-- Stored data follows --

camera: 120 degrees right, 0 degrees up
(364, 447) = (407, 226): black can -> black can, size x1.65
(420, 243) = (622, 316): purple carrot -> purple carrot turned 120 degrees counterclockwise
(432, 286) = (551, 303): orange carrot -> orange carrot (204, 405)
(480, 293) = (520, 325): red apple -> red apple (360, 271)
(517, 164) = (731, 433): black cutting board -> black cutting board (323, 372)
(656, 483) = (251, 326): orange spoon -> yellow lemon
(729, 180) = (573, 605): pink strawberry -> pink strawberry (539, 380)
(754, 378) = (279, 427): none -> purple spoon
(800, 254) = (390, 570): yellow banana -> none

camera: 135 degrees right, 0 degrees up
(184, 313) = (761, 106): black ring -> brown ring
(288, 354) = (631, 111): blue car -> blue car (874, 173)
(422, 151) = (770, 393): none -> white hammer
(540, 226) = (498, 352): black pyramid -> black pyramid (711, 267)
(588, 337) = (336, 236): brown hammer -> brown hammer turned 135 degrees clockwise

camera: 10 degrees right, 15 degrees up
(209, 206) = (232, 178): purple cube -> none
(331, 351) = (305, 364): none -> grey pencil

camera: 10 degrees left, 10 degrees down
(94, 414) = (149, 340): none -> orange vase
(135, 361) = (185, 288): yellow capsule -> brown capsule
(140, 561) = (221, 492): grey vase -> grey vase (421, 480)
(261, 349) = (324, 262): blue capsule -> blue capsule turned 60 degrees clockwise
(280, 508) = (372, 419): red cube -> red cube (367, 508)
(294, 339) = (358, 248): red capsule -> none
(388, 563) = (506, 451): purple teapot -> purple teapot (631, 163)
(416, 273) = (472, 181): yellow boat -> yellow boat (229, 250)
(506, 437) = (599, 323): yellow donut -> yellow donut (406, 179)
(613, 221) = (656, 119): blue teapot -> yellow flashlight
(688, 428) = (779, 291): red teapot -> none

-- Stored data concluded --

- _Problem description_:
Set every line down again exactly. Begin with the first line of the entries and finish with the line containing "(613, 221) = (656, 119): blue".

- _Worked solution_:
camera: 120 degrees right, 0 degrees up
(364, 447) = (407, 226): black can -> black can, size x1.65
(420, 243) = (622, 316): purple carrot -> purple carrot turned 120 degrees counterclockwise
(432, 286) = (551, 303): orange carrot -> orange carrot (204, 405)
(480, 293) = (520, 325): red apple -> red apple (360, 271)
(517, 164) = (731, 433): black cutting board -> black cutting board (323, 372)
(656, 483) = (251, 326): orange spoon -> yellow lemon
(729, 180) = (573, 605): pink strawberry -> pink strawberry (539, 380)
(754, 378) = (279, 427): none -> purple spoon
(800, 254) = (390, 570): yellow banana -> none

camera: 135 degrees right, 0 degrees up
(184, 313) = (761, 106): black ring -> brown ring
(288, 354) = (631, 111): blue car -> blue car (874, 173)
(422, 151) = (770, 393): none -> white hammer
(540, 226) = (498, 352): black pyramid -> black pyramid (711, 267)
(588, 337) = (336, 236): brown hammer -> brown hammer turned 135 degrees clockwise

camera: 10 degrees right, 15 degrees up
(209, 206) = (232, 178): purple cube -> none
(331, 351) = (305, 364): none -> grey pencil

camera: 10 degrees left, 10 degrees down
(94, 414) = (149, 340): none -> orange vase
(135, 361) = (185, 288): yellow capsule -> brown capsule
(140, 561) = (221, 492): grey vase -> grey vase (421, 480)
(261, 349) = (324, 262): blue capsule -> blue capsule turned 60 degrees clockwise
(280, 508) = (372, 419): red cube -> red cube (367, 508)
(294, 339) = (358, 248): red capsule -> none
(388, 563) = (506, 451): purple teapot -> purple teapot (631, 163)
(416, 273) = (472, 181): yellow boat -> yellow boat (229, 250)
(506, 437) = (599, 323): yellow donut -> yellow donut (406, 179)
(613, 221) = (656, 119): blue teapot -> yellow flashlight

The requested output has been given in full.